(Data shown Opens)

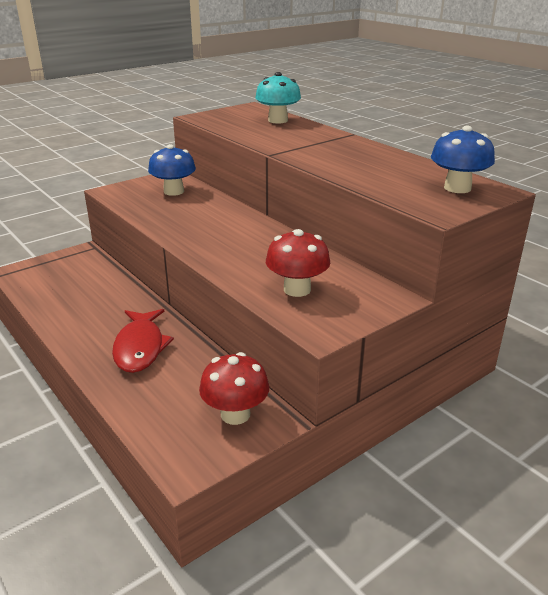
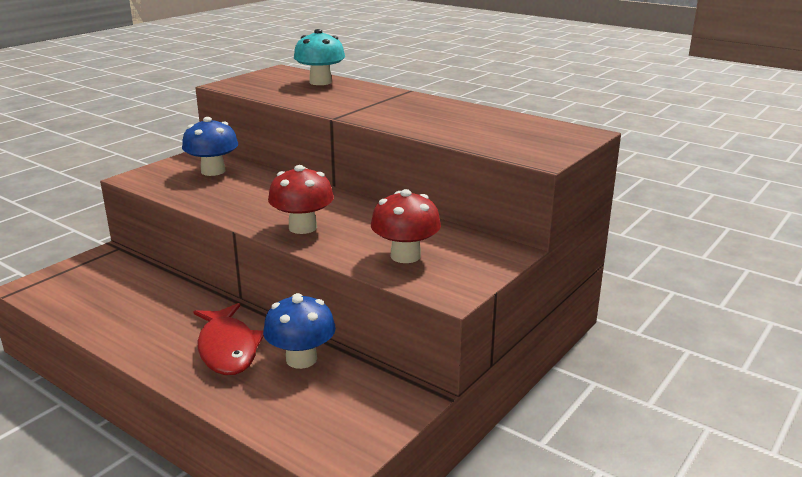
camera: 15 degrees left, 5 degrees down
(235, 414) = (368, 399): red mushroom -> red mushroom (302, 227)
(457, 188) = (546, 134): blue mushroom -> blue mushroom (301, 359)

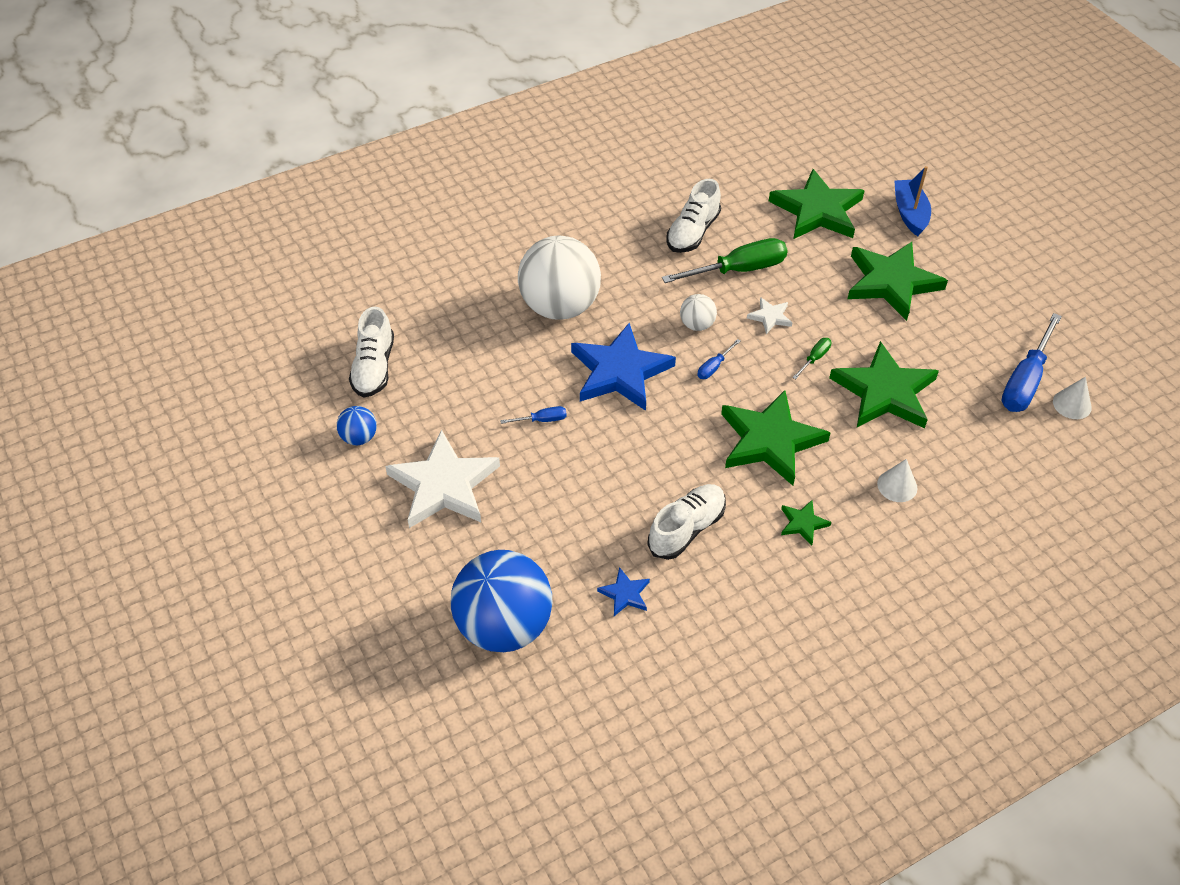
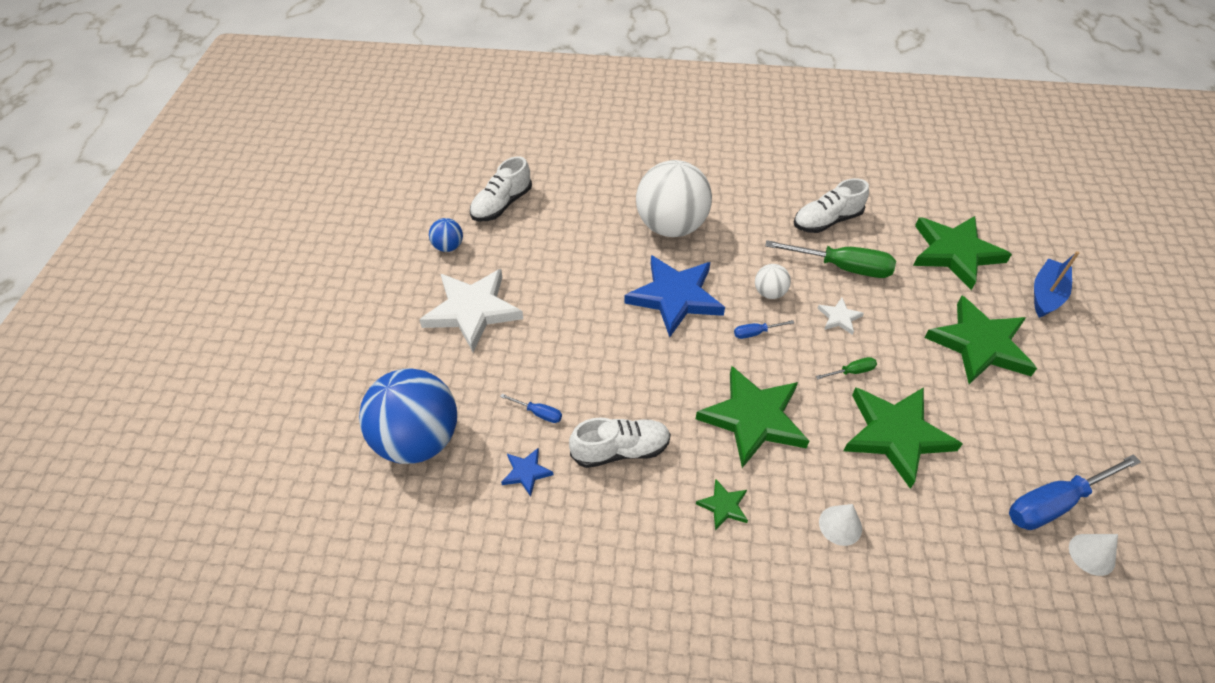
camera: 35 degrees right, 0 degrees up
(542, 420) = (584, 302): blue screwdriver -> blue screwdriver (538, 413)

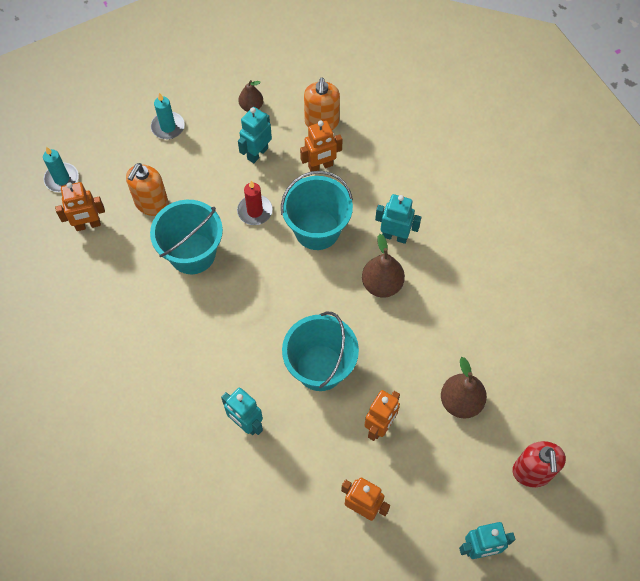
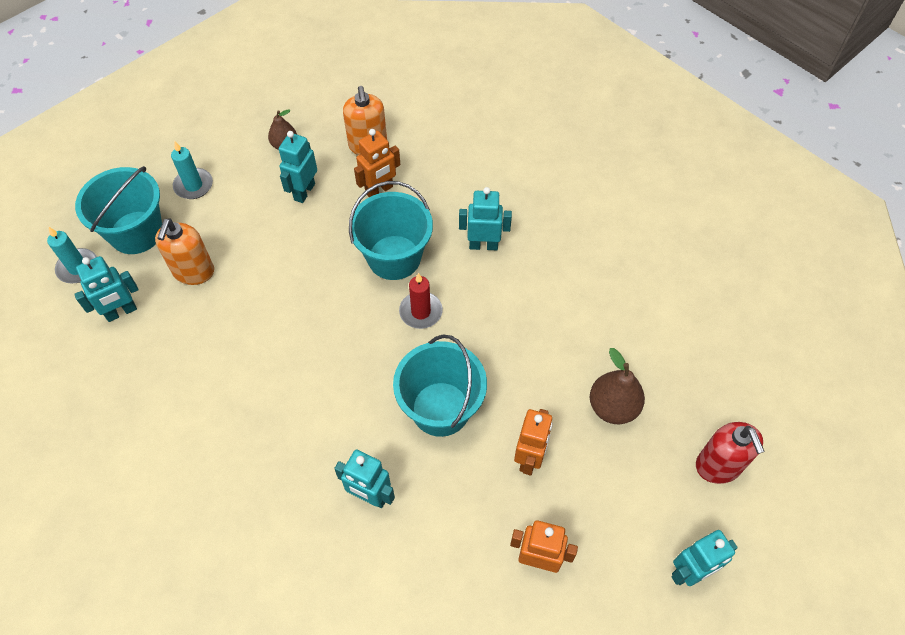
camera: 15 degrees left, 5 degrees down
(88, 225) = (121, 312): orange robot -> turquoise robot
(192, 253) = (255, 316): turquoise bucket -> turquoise bucket (136, 232)
(255, 211) = (317, 253): red candle -> red candle (421, 312)
(382, 284) = (484, 299): brown pear -> none

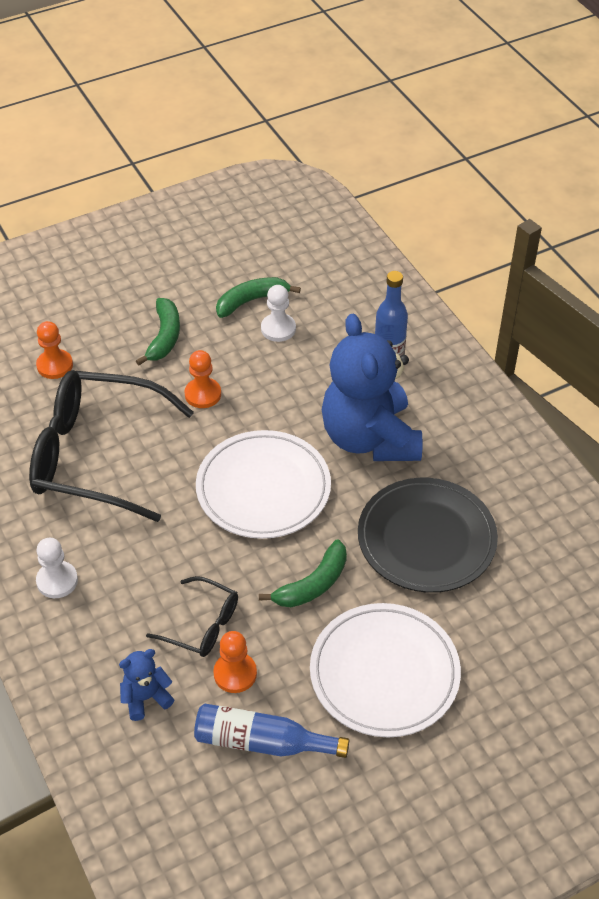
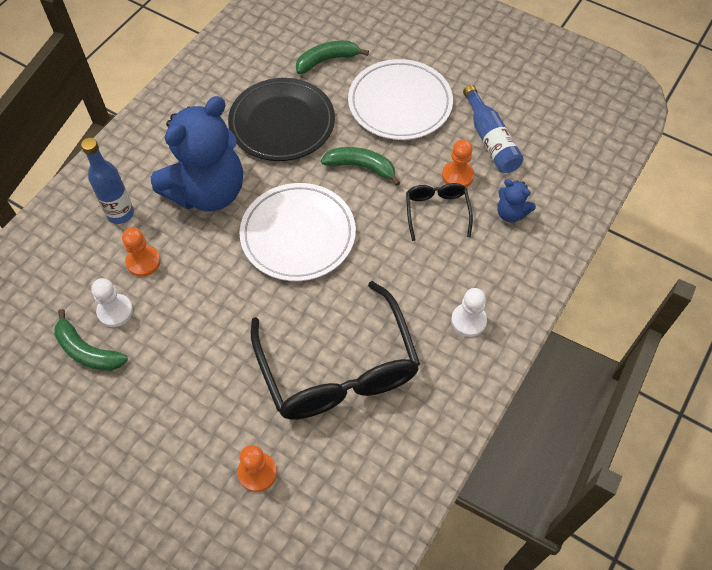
camera: 120 degrees left, 10 degrees up
(164, 337) = (171, 398): green banana -> green banana (327, 60)
(203, 394) = (225, 327): orange pawn -> orange pawn (143, 262)

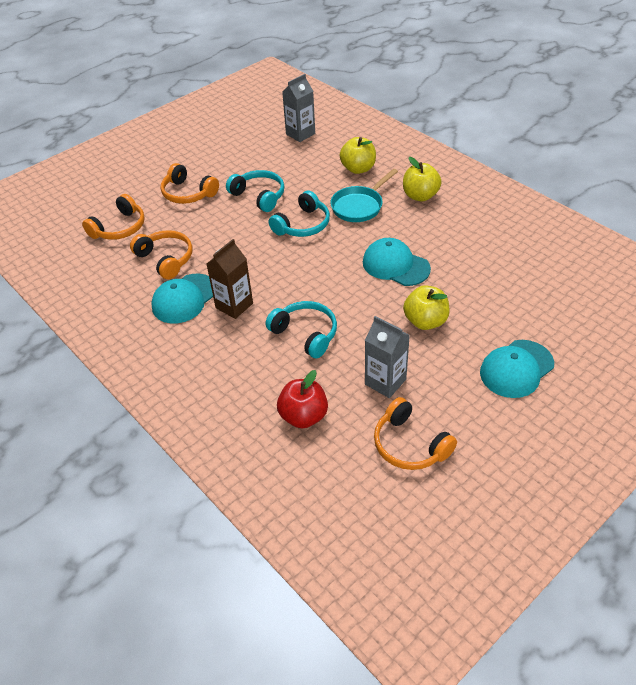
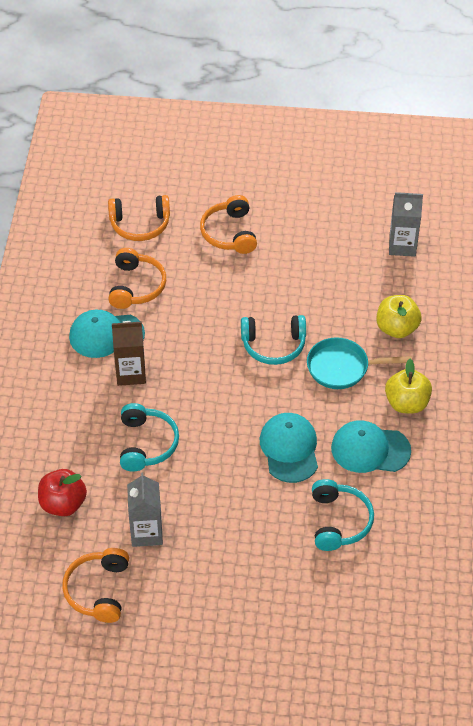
camera: 45 degrees right, 5 degrees up
(259, 196) = (279, 285): turquoise headphones -> turquoise headphones (339, 521)
(425, 321) = (240, 516): yellow apple -> none
(516, 369) = (246, 614): turquoise cap -> turquoise cap (370, 449)

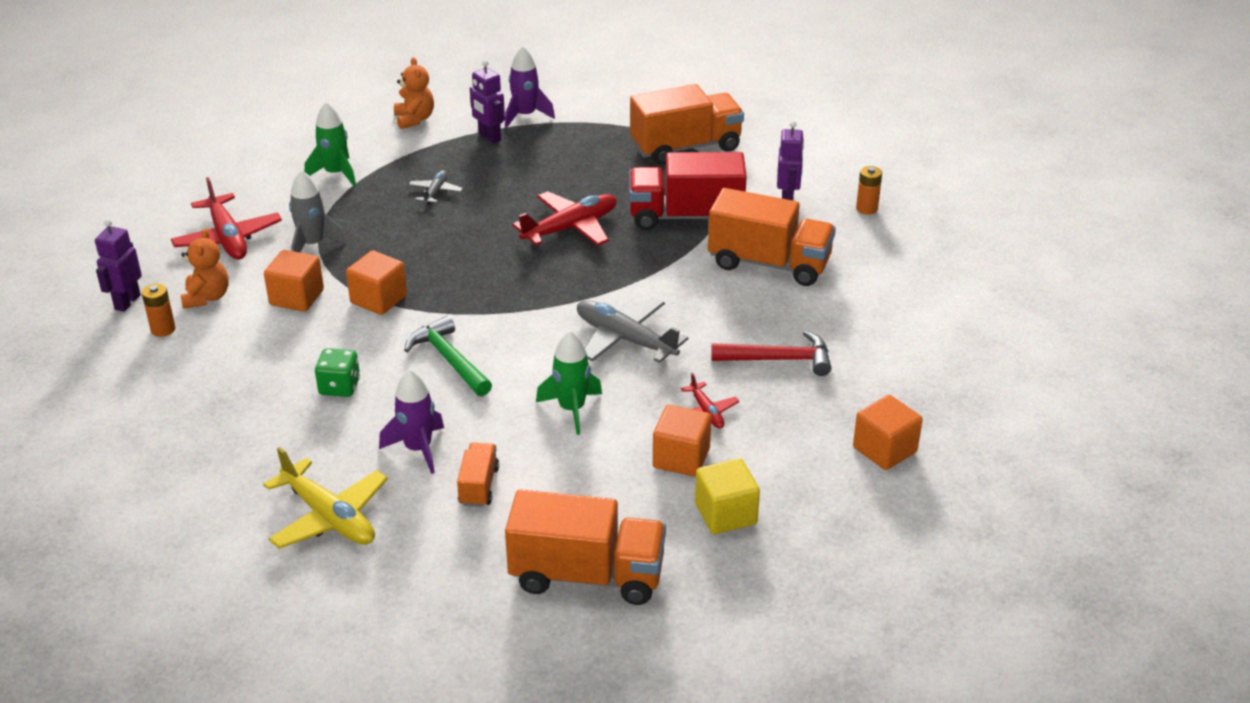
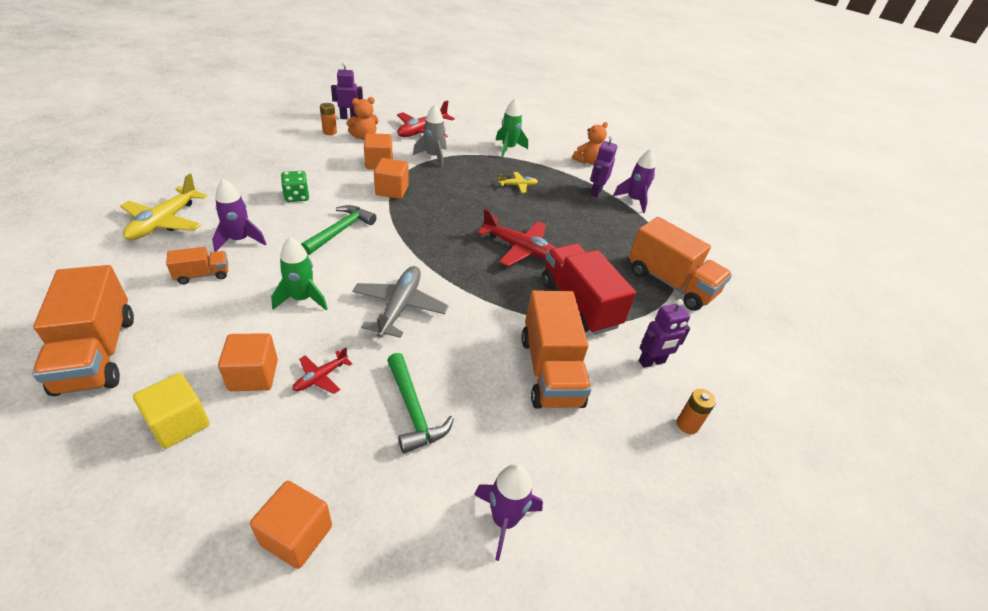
camera: 60 degrees right, 5 degrees up
(435, 192) = (518, 185): grey plane -> yellow plane
(778, 359) = (413, 410): red hammer -> green hammer
(916, 335) = (504, 520): none -> purple rocket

(Data shown Closes)

** What the exercise asks **
Tally how many lines of the data include the word "blue". Write the number and nothing else.

** Output below **
2